Exercise brief - Sift the listing for lines that hold the string "green" and pull them out.

+---+

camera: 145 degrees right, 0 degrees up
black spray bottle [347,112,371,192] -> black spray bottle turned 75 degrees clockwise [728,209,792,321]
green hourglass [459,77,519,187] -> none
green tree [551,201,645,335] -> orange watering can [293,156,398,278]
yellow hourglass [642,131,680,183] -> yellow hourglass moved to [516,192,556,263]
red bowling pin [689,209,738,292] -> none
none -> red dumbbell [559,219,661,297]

+---+

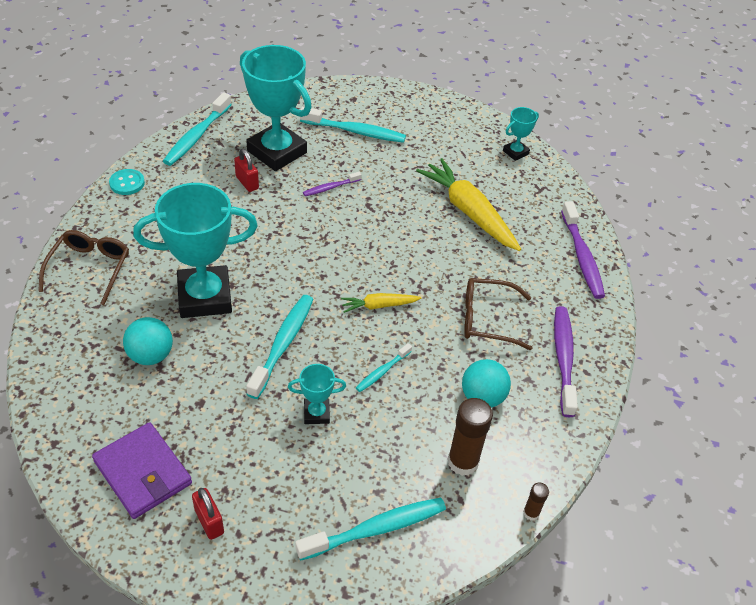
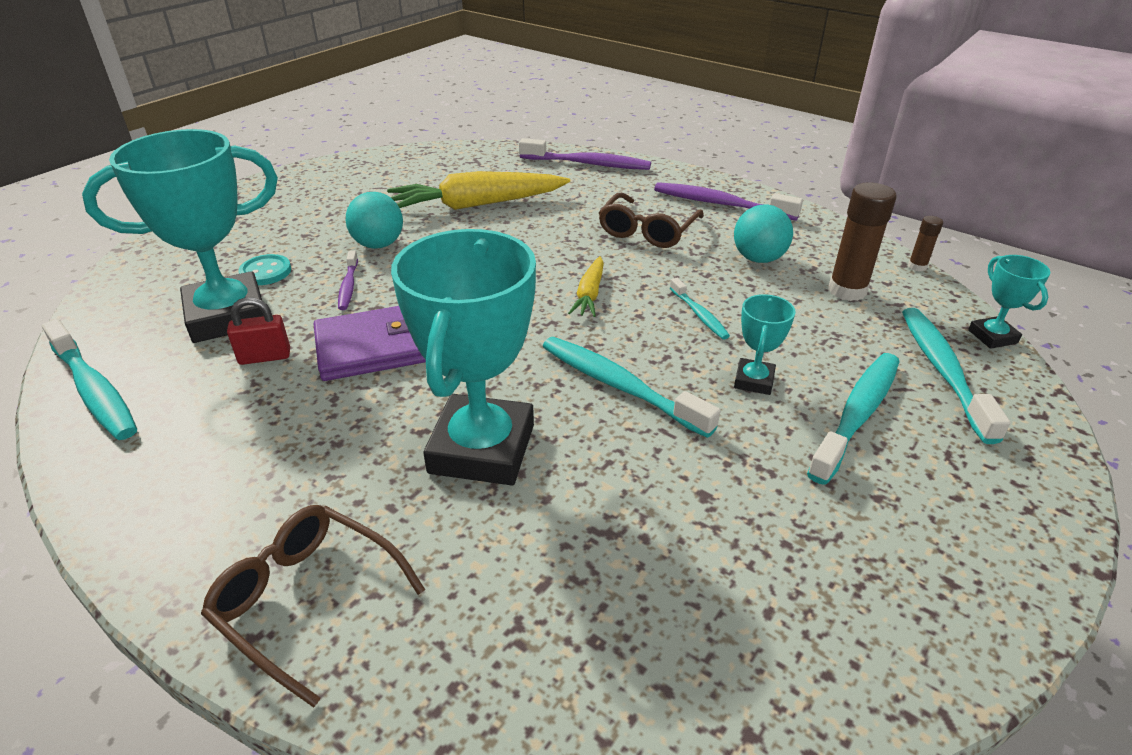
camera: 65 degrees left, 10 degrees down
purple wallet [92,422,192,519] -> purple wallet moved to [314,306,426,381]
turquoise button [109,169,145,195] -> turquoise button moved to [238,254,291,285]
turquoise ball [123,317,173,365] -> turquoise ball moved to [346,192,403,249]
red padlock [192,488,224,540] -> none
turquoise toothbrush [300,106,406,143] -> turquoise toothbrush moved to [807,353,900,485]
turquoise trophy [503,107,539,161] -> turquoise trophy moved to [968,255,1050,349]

+---+

Output for this exercise -
green hourglass [459,77,519,187] -> none
green tree [551,201,645,335] -> orange watering can [293,156,398,278]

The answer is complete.